<<<<

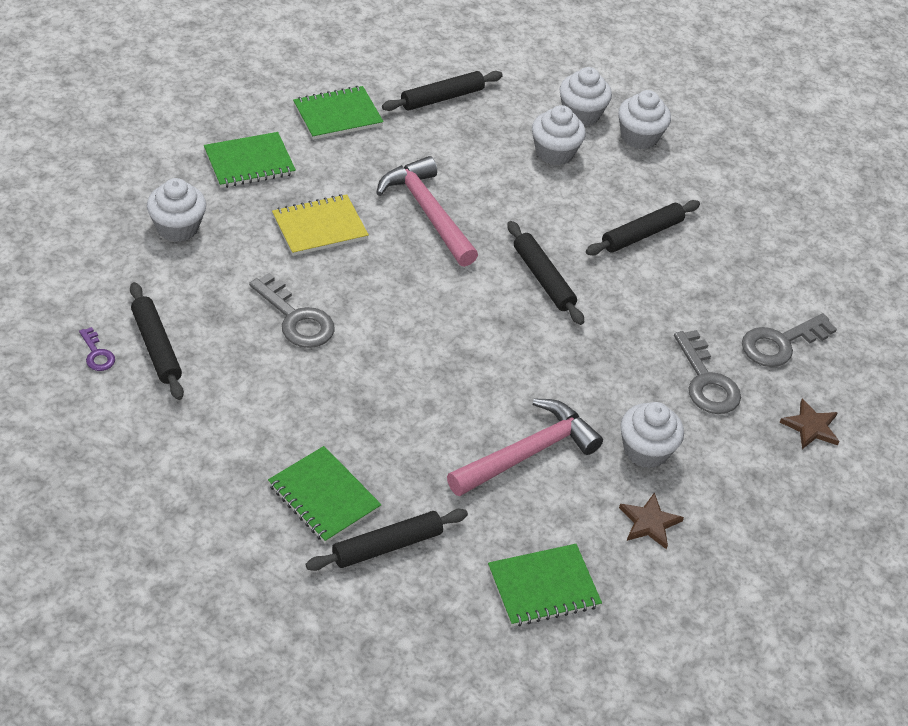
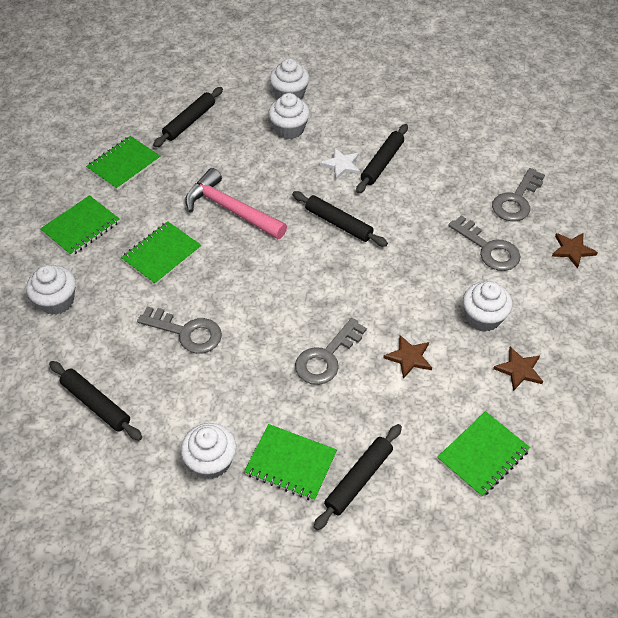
camera: 20 degrees left, 5 degrees up
(97, 354) = (54, 432): purple key -> none
(319, 227) = (162, 254): yellow notebook -> green notebook
(433, 411) = (326, 357): none -> grey key
(528, 453) = (409, 357): pink hammer -> brown star
(590, 217) = (341, 165): none -> white star
(639, 137) = (337, 95): white cupcake -> white cupcake (211, 461)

>>>>

• **YOUR ASSIGNMENT**
The required output is every line from the one that holds "(433, 411) = (326, 357): none -> grey key" through the last line of the listing above, retyped exactly and with nothing else.

• **SOLUTION TO THIS PROBLEM**
(433, 411) = (326, 357): none -> grey key
(528, 453) = (409, 357): pink hammer -> brown star
(590, 217) = (341, 165): none -> white star
(639, 137) = (337, 95): white cupcake -> white cupcake (211, 461)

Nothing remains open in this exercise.